Saved entries:
__________________________________________________

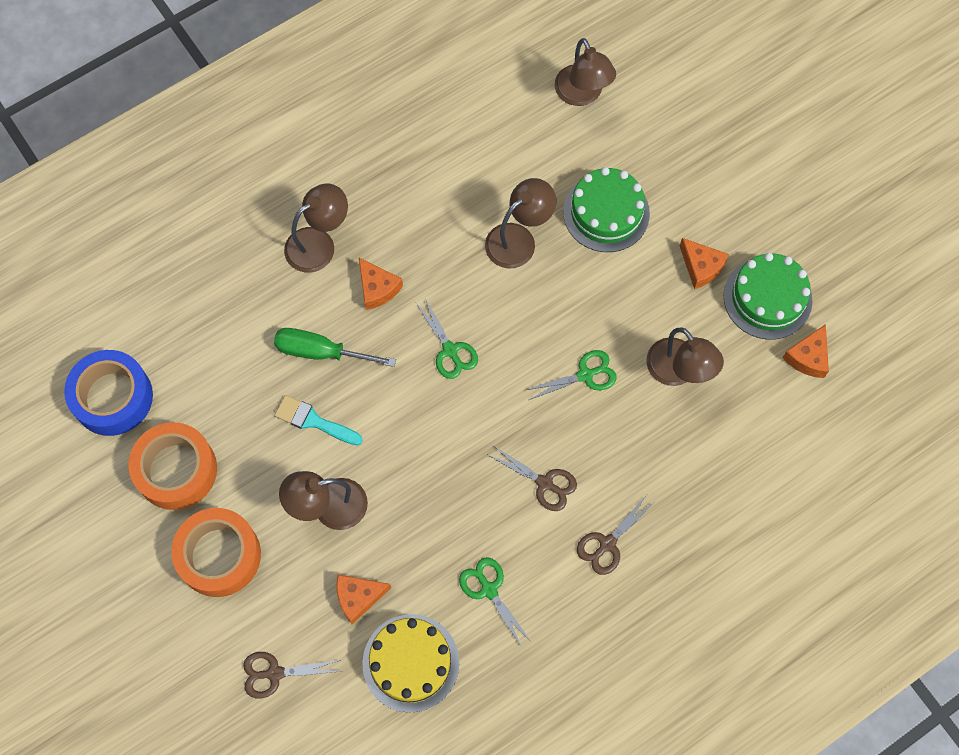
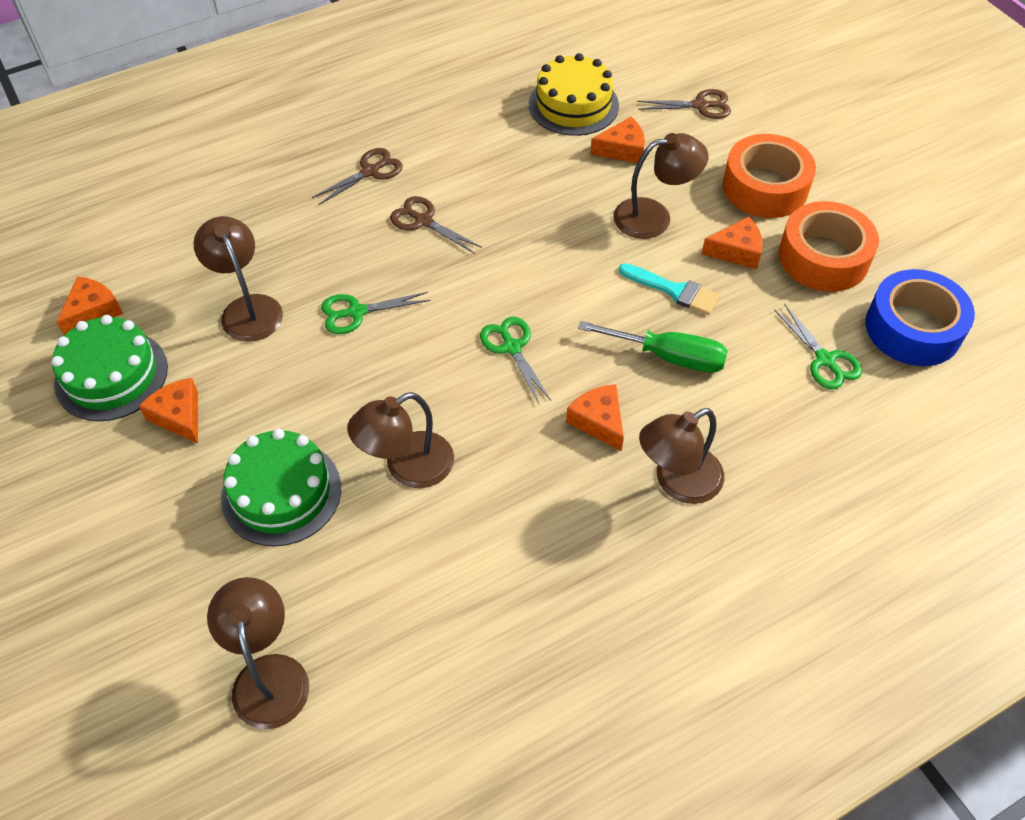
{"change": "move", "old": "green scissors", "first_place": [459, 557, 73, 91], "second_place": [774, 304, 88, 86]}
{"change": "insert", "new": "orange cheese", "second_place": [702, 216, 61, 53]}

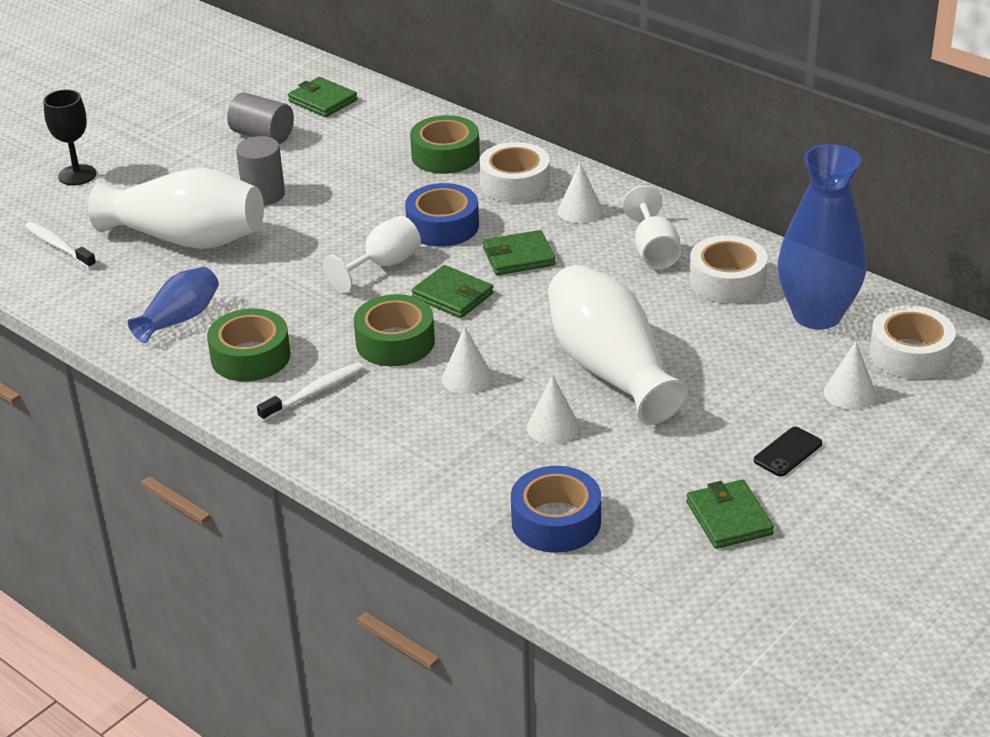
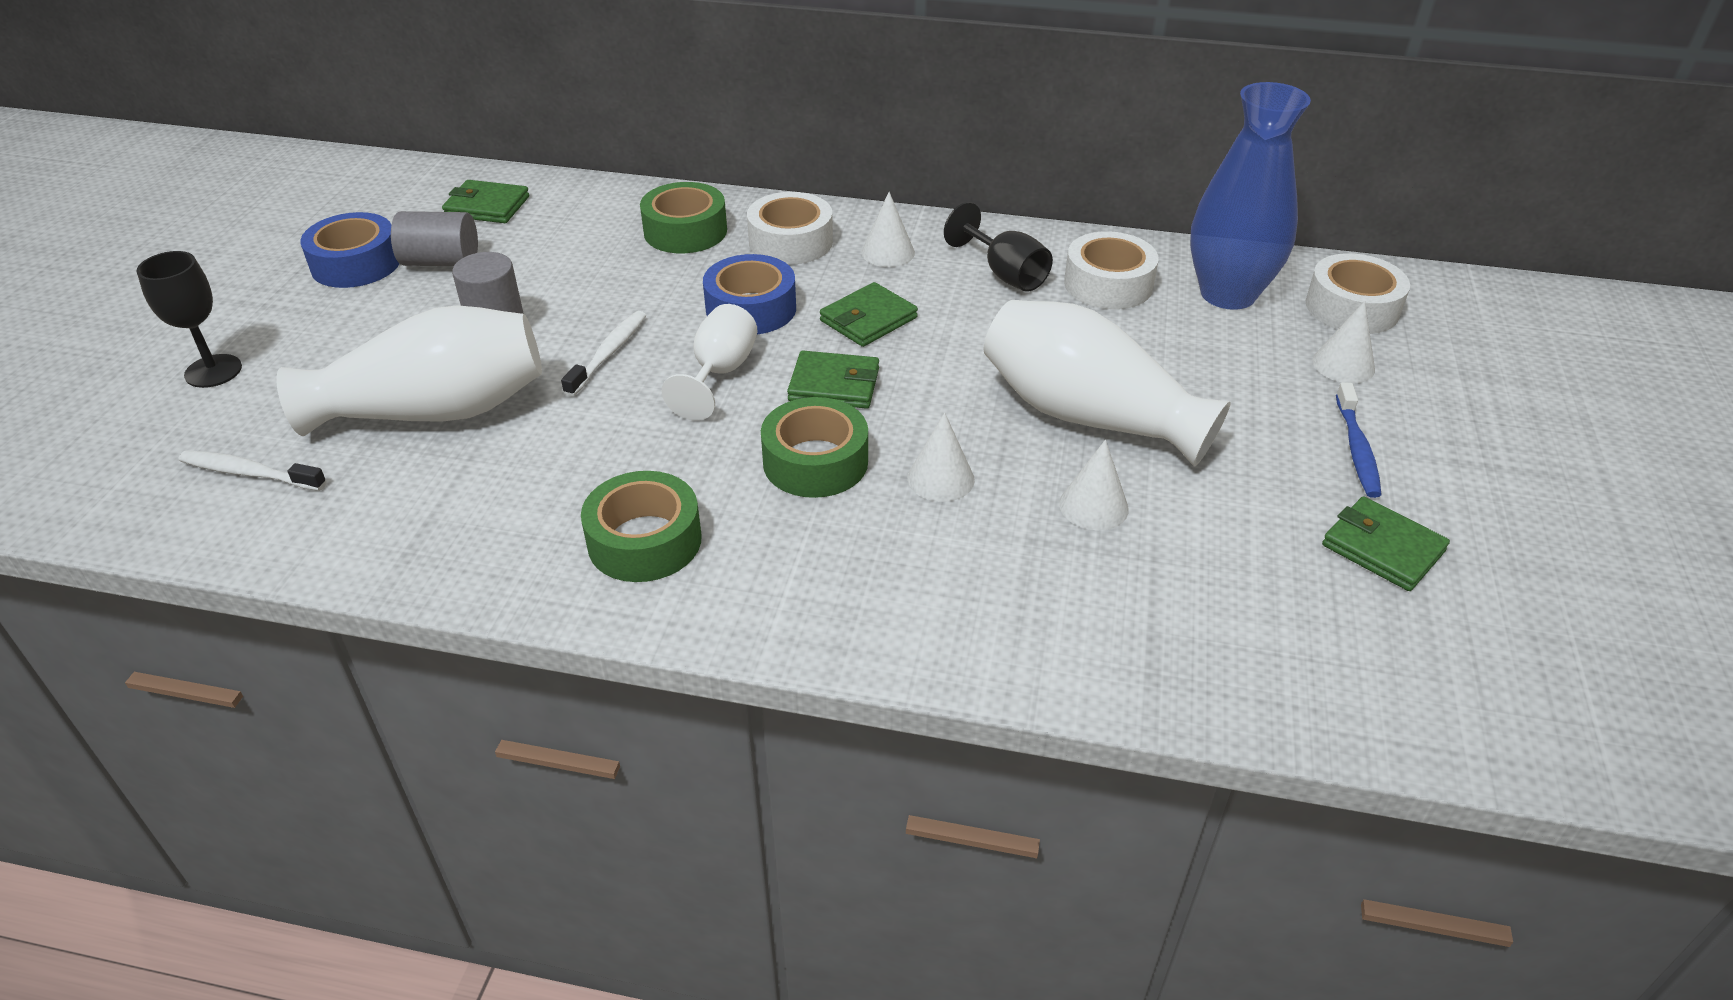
{"change": "recolor", "old": "white goblet", "new": "black goblet", "first_place": [623, 185, 58, 84], "second_place": [944, 202, 109, 90]}
{"change": "delete", "old": "blue vase", "first_place": [128, 267, 91, 76]}
{"change": "move", "old": "white toothbrush", "first_place": [257, 362, 107, 59], "second_place": [561, 311, 85, 86]}
{"change": "replace", "old": "black phone", "new": "blue toothbrush", "first_place": [754, 427, 68, 50], "second_place": [1336, 382, 46, 116]}
{"change": "move", "old": "blue tape", "first_place": [511, 466, 90, 87], "second_place": [301, 212, 99, 76]}

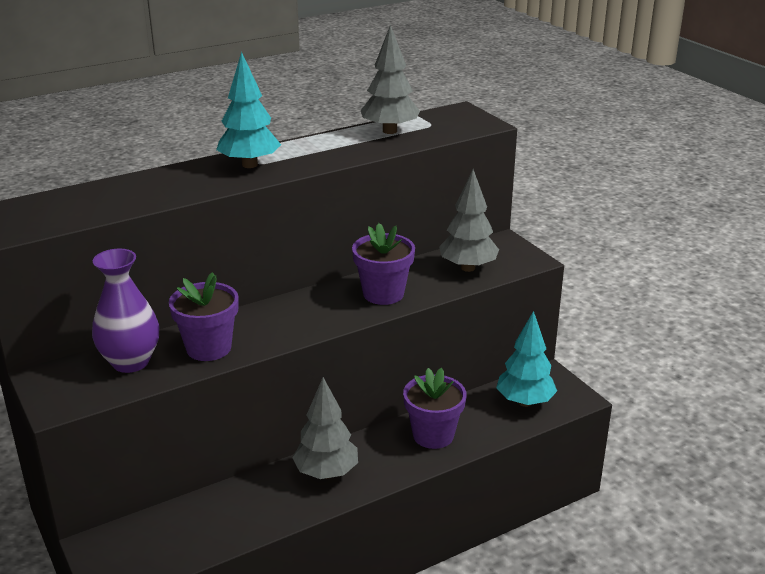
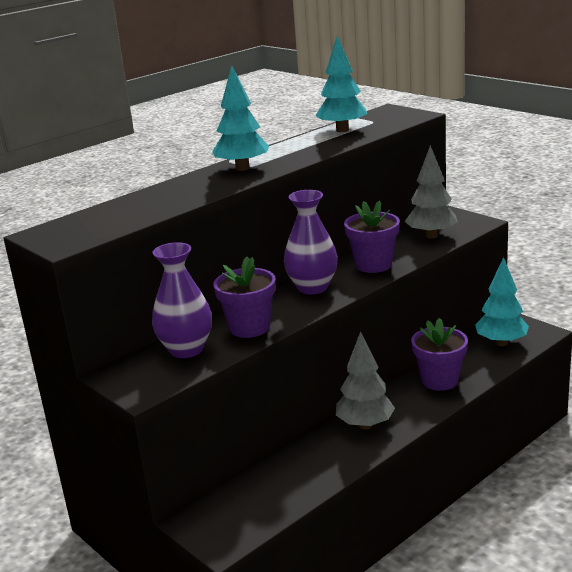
{"change": "recolor", "old": "grey tree", "new": "turquoise tree", "first_place": [361, 24, 59, 110], "second_place": [315, 35, 52, 97]}
{"change": "insert", "new": "purple vase", "second_place": [284, 190, 54, 104]}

__________________________________________________

• Your task: All lines above are to be restated word for word, with pictures excluded.

• Solved exercise:
{"change": "move", "old": "green scissors", "first_place": [459, 557, 73, 91], "second_place": [774, 304, 88, 86]}
{"change": "insert", "new": "orange cheese", "second_place": [702, 216, 61, 53]}

{"change": "recolor", "old": "white goblet", "new": "black goblet", "first_place": [623, 185, 58, 84], "second_place": [944, 202, 109, 90]}
{"change": "delete", "old": "blue vase", "first_place": [128, 267, 91, 76]}
{"change": "move", "old": "white toothbrush", "first_place": [257, 362, 107, 59], "second_place": [561, 311, 85, 86]}
{"change": "replace", "old": "black phone", "new": "blue toothbrush", "first_place": [754, 427, 68, 50], "second_place": [1336, 382, 46, 116]}
{"change": "move", "old": "blue tape", "first_place": [511, 466, 90, 87], "second_place": [301, 212, 99, 76]}

{"change": "recolor", "old": "grey tree", "new": "turquoise tree", "first_place": [361, 24, 59, 110], "second_place": [315, 35, 52, 97]}
{"change": "insert", "new": "purple vase", "second_place": [284, 190, 54, 104]}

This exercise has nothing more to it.